EXTRACTED MATERIAL —
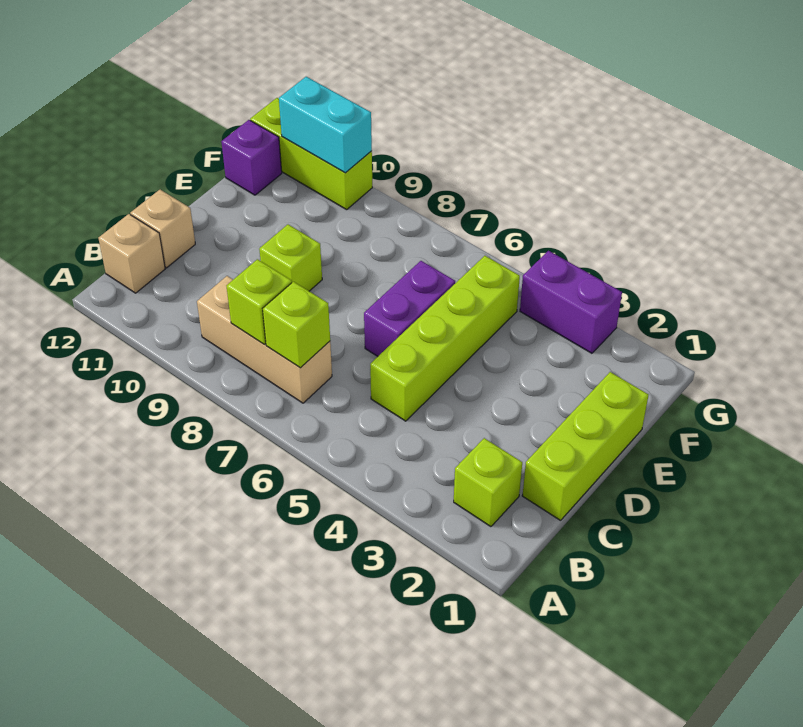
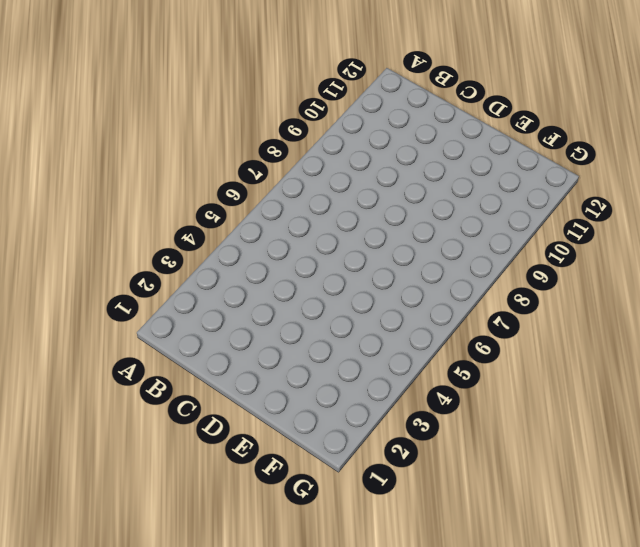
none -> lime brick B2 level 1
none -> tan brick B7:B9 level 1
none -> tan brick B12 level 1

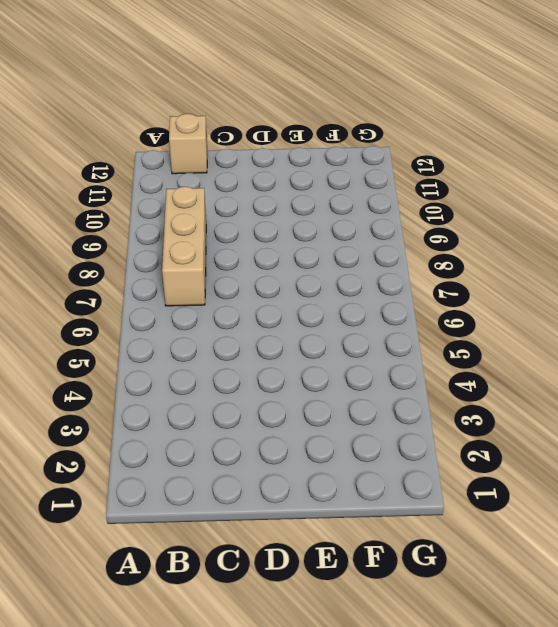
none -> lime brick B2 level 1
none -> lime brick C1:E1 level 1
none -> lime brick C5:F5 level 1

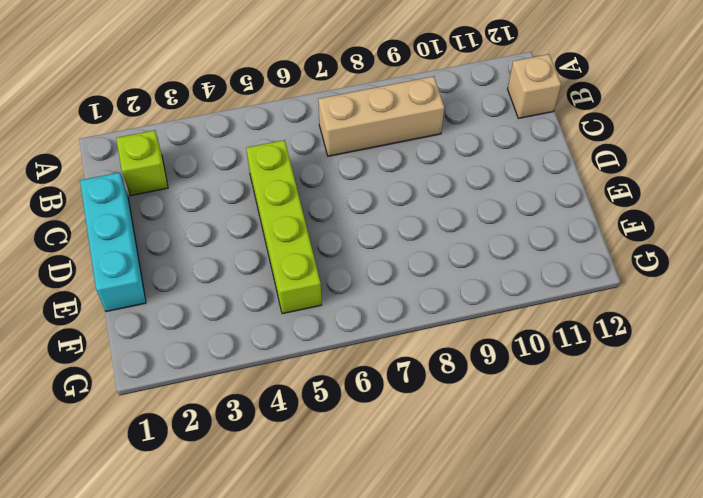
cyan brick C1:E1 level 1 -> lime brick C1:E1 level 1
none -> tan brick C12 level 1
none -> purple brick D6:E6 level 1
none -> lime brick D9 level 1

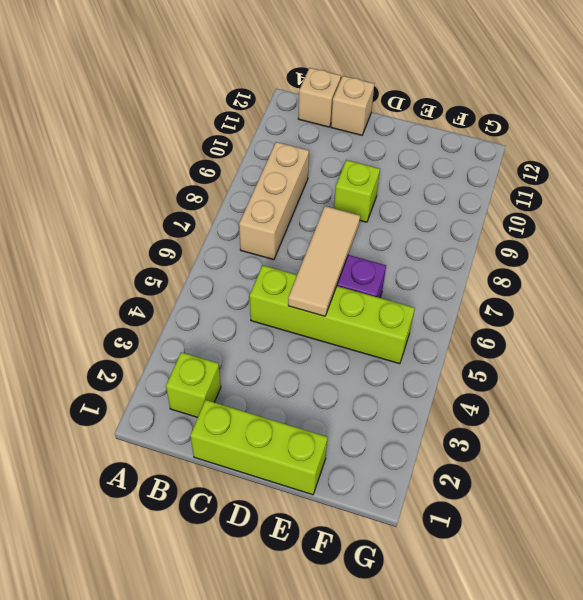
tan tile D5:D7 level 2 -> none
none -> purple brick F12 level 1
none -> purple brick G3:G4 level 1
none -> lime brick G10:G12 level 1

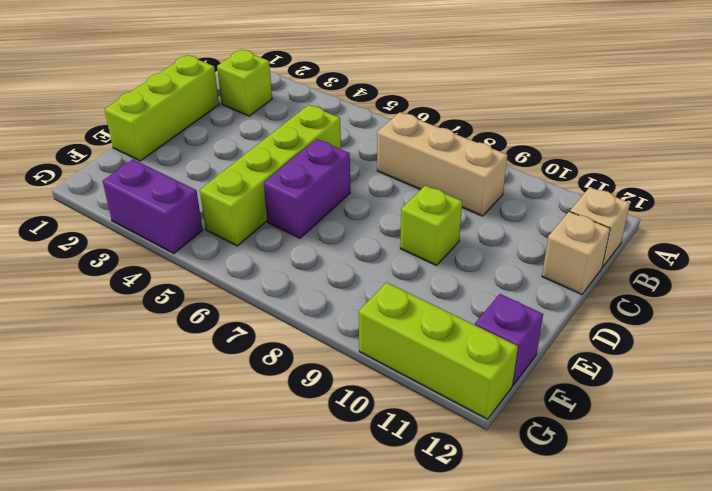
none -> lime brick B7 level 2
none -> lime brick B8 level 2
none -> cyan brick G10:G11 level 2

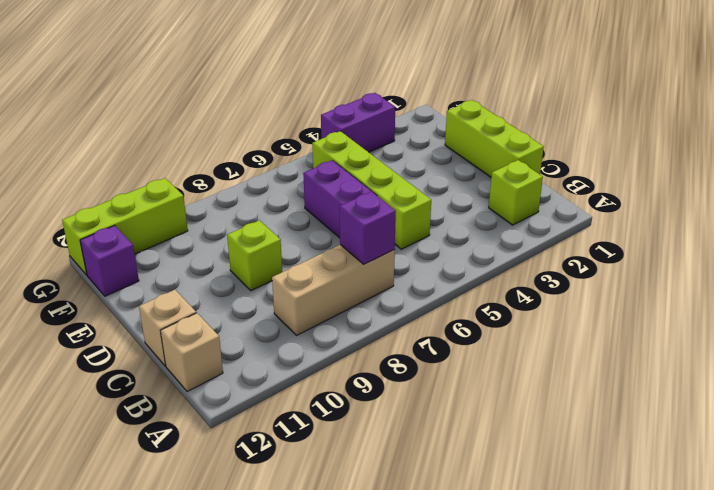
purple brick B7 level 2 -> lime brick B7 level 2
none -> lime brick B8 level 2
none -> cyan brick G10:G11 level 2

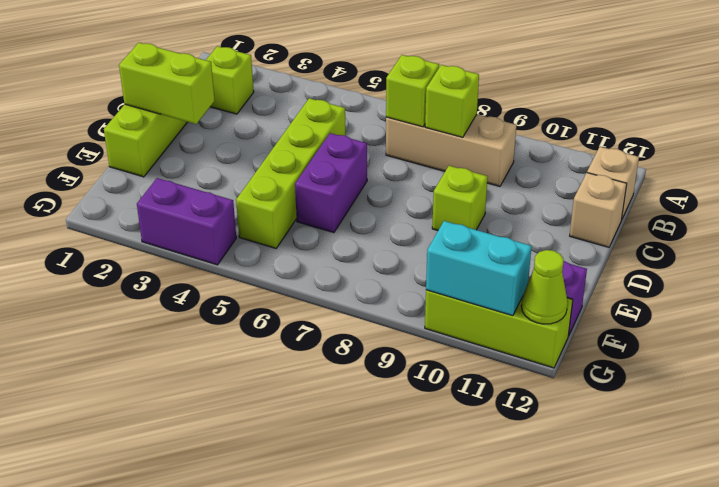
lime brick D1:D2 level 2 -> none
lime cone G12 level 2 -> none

REQUIREMENT — The required answer is the line with "lime brick D1:D2 level 2 -> none" plus every line after it to the end of the entries above, transcribed exactly.

EXERCISE OUTPUT —
lime brick D1:D2 level 2 -> none
lime cone G12 level 2 -> none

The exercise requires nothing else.